▸ **To be done**: Would you reproduce each of the records below, word for word and in the same order?

▸ **Records for processing**:
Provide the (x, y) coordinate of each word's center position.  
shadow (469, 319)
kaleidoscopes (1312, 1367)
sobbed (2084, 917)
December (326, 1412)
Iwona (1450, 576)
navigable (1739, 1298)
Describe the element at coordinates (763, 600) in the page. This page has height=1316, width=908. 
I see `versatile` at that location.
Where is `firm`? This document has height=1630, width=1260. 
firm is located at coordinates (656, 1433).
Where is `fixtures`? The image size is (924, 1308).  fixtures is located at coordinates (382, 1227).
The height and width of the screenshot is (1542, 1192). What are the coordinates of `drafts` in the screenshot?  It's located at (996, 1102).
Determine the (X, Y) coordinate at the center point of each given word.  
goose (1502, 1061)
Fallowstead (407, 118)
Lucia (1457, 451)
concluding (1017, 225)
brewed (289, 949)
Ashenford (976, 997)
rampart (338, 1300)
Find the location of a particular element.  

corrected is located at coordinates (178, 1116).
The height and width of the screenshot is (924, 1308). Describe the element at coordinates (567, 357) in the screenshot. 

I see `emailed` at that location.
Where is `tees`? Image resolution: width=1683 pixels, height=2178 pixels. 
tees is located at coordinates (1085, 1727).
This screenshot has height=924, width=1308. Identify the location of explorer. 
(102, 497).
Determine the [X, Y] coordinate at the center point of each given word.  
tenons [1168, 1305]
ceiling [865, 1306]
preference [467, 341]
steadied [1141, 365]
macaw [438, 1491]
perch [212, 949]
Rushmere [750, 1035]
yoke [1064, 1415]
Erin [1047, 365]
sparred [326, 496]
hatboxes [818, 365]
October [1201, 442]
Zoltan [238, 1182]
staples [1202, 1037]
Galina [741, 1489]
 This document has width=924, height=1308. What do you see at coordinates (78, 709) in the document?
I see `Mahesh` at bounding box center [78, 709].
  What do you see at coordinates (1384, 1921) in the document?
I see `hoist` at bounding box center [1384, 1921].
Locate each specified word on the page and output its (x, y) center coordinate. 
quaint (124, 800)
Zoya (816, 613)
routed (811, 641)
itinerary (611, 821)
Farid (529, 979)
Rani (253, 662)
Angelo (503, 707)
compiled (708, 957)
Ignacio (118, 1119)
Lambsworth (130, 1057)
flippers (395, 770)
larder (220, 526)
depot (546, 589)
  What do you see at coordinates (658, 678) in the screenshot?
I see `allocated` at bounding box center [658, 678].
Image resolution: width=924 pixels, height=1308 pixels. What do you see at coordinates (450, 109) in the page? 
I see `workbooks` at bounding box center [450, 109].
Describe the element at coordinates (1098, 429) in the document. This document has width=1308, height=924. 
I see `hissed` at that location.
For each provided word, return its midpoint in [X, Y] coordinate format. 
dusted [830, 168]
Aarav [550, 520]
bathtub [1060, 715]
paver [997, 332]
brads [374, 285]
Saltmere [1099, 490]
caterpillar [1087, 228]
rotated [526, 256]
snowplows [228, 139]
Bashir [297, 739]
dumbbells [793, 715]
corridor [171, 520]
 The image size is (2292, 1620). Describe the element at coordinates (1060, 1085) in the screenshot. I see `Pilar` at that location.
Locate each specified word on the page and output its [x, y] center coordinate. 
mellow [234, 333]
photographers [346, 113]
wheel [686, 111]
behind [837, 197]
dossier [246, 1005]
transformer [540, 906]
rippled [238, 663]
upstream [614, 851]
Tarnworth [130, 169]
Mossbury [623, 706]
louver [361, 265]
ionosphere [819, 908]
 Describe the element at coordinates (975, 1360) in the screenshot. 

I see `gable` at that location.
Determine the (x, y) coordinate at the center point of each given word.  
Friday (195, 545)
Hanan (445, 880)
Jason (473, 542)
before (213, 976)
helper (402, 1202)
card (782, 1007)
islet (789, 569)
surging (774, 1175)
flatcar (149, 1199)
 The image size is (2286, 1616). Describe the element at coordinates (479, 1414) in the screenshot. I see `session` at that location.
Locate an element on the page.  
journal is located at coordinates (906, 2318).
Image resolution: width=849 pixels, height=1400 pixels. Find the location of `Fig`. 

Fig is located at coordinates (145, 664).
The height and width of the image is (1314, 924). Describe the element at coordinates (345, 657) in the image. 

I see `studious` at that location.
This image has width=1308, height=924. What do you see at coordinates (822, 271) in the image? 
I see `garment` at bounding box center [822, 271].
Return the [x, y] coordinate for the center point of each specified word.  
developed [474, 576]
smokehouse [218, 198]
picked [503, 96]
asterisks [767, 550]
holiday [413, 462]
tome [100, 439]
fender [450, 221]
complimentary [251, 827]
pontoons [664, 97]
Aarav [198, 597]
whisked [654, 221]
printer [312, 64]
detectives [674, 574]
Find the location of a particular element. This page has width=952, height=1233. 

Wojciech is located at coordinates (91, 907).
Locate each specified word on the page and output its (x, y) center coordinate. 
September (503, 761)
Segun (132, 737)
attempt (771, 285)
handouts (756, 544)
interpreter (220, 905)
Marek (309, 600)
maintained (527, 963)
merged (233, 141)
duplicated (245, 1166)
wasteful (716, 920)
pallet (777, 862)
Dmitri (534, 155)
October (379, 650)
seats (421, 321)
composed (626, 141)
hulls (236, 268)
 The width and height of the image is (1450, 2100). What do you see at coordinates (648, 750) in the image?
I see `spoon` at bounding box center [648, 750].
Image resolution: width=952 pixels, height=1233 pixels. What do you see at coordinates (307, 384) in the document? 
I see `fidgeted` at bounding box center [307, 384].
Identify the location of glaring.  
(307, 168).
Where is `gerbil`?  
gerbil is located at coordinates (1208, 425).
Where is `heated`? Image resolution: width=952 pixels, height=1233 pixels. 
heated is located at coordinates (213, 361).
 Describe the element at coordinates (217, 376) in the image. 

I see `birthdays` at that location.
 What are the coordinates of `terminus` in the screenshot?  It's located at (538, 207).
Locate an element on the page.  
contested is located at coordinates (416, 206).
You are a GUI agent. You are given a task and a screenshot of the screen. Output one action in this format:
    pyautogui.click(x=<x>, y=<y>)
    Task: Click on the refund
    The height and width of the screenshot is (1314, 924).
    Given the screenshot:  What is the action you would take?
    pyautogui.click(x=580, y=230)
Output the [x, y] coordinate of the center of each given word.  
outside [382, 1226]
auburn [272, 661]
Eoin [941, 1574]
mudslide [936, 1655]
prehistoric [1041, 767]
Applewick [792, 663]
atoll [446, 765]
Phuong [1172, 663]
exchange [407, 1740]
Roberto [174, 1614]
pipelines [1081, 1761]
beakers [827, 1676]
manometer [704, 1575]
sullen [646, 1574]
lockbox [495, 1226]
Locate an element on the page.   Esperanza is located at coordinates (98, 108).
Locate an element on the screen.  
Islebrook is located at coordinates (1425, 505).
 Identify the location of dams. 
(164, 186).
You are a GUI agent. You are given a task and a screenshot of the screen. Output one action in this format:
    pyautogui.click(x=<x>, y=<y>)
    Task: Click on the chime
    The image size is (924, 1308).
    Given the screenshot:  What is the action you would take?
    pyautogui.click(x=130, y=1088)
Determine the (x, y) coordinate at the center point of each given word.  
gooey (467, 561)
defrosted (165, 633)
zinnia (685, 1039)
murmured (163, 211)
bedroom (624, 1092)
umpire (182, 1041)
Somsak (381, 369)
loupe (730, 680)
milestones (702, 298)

▸ **Solution to this problem**:
Provide the (x, y) coordinate of each word's center position.  
shadow (469, 319)
kaleidoscopes (1312, 1367)
sobbed (2084, 917)
December (326, 1412)
Iwona (1450, 576)
navigable (1739, 1298)
Describe the element at coordinates (763, 600) in the page. This page has height=1316, width=908. 
I see `versatile` at that location.
Where is `firm`? This document has height=1630, width=1260. 
firm is located at coordinates (656, 1433).
Where is `fixtures`? The image size is (924, 1308).  fixtures is located at coordinates (382, 1227).
The height and width of the screenshot is (1542, 1192). What are the coordinates of `drafts` in the screenshot?  It's located at (996, 1102).
Determine the (X, Y) coordinate at the center point of each given word.  
goose (1502, 1061)
Fallowstead (407, 118)
Lucia (1457, 451)
concluding (1017, 225)
brewed (289, 949)
Ashenford (976, 997)
rampart (338, 1300)
Find the location of a particular element.  

corrected is located at coordinates (178, 1116).
The height and width of the screenshot is (924, 1308). Describe the element at coordinates (567, 357) in the screenshot. 

I see `emailed` at that location.
Where is `tees`? Image resolution: width=1683 pixels, height=2178 pixels. 
tees is located at coordinates (1085, 1727).
This screenshot has height=924, width=1308. Identify the location of explorer. 
(102, 497).
Determine the [X, Y] coordinate at the center point of each given word.  
tenons [1168, 1305]
ceiling [865, 1306]
preference [467, 341]
steadied [1141, 365]
macaw [438, 1491]
perch [212, 949]
Rushmere [750, 1035]
yoke [1064, 1415]
Erin [1047, 365]
sparred [326, 496]
hatboxes [818, 365]
October [1201, 442]
Zoltan [238, 1182]
staples [1202, 1037]
Galina [741, 1489]
 This document has width=924, height=1308. What do you see at coordinates (78, 709) in the document?
I see `Mahesh` at bounding box center [78, 709].
  What do you see at coordinates (1384, 1921) in the document?
I see `hoist` at bounding box center [1384, 1921].
Locate each specified word on the page and output its (x, y) center coordinate. 
quaint (124, 800)
Zoya (816, 613)
routed (811, 641)
itinerary (611, 821)
Farid (529, 979)
Rani (253, 662)
Angelo (503, 707)
compiled (708, 957)
Ignacio (118, 1119)
Lambsworth (130, 1057)
flippers (395, 770)
larder (220, 526)
depot (546, 589)
  What do you see at coordinates (658, 678) in the screenshot?
I see `allocated` at bounding box center [658, 678].
Image resolution: width=924 pixels, height=1308 pixels. What do you see at coordinates (450, 109) in the page? 
I see `workbooks` at bounding box center [450, 109].
Describe the element at coordinates (1098, 429) in the document. This document has width=1308, height=924. 
I see `hissed` at that location.
For each provided word, return its midpoint in [X, Y] coordinate format. 
dusted [830, 168]
Aarav [550, 520]
bathtub [1060, 715]
paver [997, 332]
brads [374, 285]
Saltmere [1099, 490]
caterpillar [1087, 228]
rotated [526, 256]
snowplows [228, 139]
Bashir [297, 739]
dumbbells [793, 715]
corridor [171, 520]
 The image size is (2292, 1620). Describe the element at coordinates (1060, 1085) in the screenshot. I see `Pilar` at that location.
Locate each specified word on the page and output its [x, y] center coordinate. 
mellow [234, 333]
photographers [346, 113]
wheel [686, 111]
behind [837, 197]
dossier [246, 1005]
transformer [540, 906]
rippled [238, 663]
upstream [614, 851]
Tarnworth [130, 169]
Mossbury [623, 706]
louver [361, 265]
ionosphere [819, 908]
 Describe the element at coordinates (975, 1360) in the screenshot. 

I see `gable` at that location.
Determine the (x, y) coordinate at the center point of each given word.  
Friday (195, 545)
Hanan (445, 880)
Jason (473, 542)
before (213, 976)
helper (402, 1202)
card (782, 1007)
islet (789, 569)
surging (774, 1175)
flatcar (149, 1199)
 The image size is (2286, 1616). Describe the element at coordinates (479, 1414) in the screenshot. I see `session` at that location.
Locate an element on the page.  
journal is located at coordinates (906, 2318).
Image resolution: width=849 pixels, height=1400 pixels. Find the location of `Fig`. 

Fig is located at coordinates (145, 664).
The height and width of the image is (1314, 924). Describe the element at coordinates (345, 657) in the image. 

I see `studious` at that location.
This image has width=1308, height=924. What do you see at coordinates (822, 271) in the image? 
I see `garment` at bounding box center [822, 271].
Return the [x, y] coordinate for the center point of each specified word.  
developed [474, 576]
smokehouse [218, 198]
picked [503, 96]
asterisks [767, 550]
holiday [413, 462]
tome [100, 439]
fender [450, 221]
complimentary [251, 827]
pontoons [664, 97]
Aarav [198, 597]
whisked [654, 221]
printer [312, 64]
detectives [674, 574]
Find the location of a particular element. This page has width=952, height=1233. 

Wojciech is located at coordinates (91, 907).
Locate each specified word on the page and output its (x, y) center coordinate. 
September (503, 761)
Segun (132, 737)
attempt (771, 285)
handouts (756, 544)
interpreter (220, 905)
Marek (309, 600)
maintained (527, 963)
merged (233, 141)
duplicated (245, 1166)
wasteful (716, 920)
pallet (777, 862)
Dmitri (534, 155)
October (379, 650)
seats (421, 321)
composed (626, 141)
hulls (236, 268)
 The width and height of the image is (1450, 2100). What do you see at coordinates (648, 750) in the image?
I see `spoon` at bounding box center [648, 750].
Image resolution: width=952 pixels, height=1233 pixels. What do you see at coordinates (307, 384) in the document? 
I see `fidgeted` at bounding box center [307, 384].
Identify the location of glaring.  
(307, 168).
Where is `gerbil`?  
gerbil is located at coordinates (1208, 425).
Where is `heated`? Image resolution: width=952 pixels, height=1233 pixels. 
heated is located at coordinates (213, 361).
 Describe the element at coordinates (217, 376) in the image. 

I see `birthdays` at that location.
 What are the coordinates of `terminus` in the screenshot?  It's located at (538, 207).
Locate an element on the page.  
contested is located at coordinates (416, 206).
You are a GUI agent. You are given a task and a screenshot of the screen. Output one action in this format:
    pyautogui.click(x=<x>, y=<y>)
    Task: Click on the refund
    The height and width of the screenshot is (1314, 924).
    Given the screenshot:  What is the action you would take?
    pyautogui.click(x=580, y=230)
Output the [x, y] coordinate of the center of each given word.  
outside [382, 1226]
auburn [272, 661]
Eoin [941, 1574]
mudslide [936, 1655]
prehistoric [1041, 767]
Applewick [792, 663]
atoll [446, 765]
Phuong [1172, 663]
exchange [407, 1740]
Roberto [174, 1614]
pipelines [1081, 1761]
beakers [827, 1676]
manometer [704, 1575]
sullen [646, 1574]
lockbox [495, 1226]
Locate an element on the page.   Esperanza is located at coordinates (98, 108).
Locate an element on the screen.  
Islebrook is located at coordinates (1425, 505).
 Identify the location of dams. 
(164, 186).
You are a GUI agent. You are given a task and a screenshot of the screen. Output one action in this format:
    pyautogui.click(x=<x>, y=<y>)
    Task: Click on the chime
    The image size is (924, 1308).
    Given the screenshot:  What is the action you would take?
    pyautogui.click(x=130, y=1088)
Determine the (x, y) coordinate at the center point of each given word.  
gooey (467, 561)
defrosted (165, 633)
zinnia (685, 1039)
murmured (163, 211)
bedroom (624, 1092)
umpire (182, 1041)
Somsak (381, 369)
loupe (730, 680)
milestones (702, 298)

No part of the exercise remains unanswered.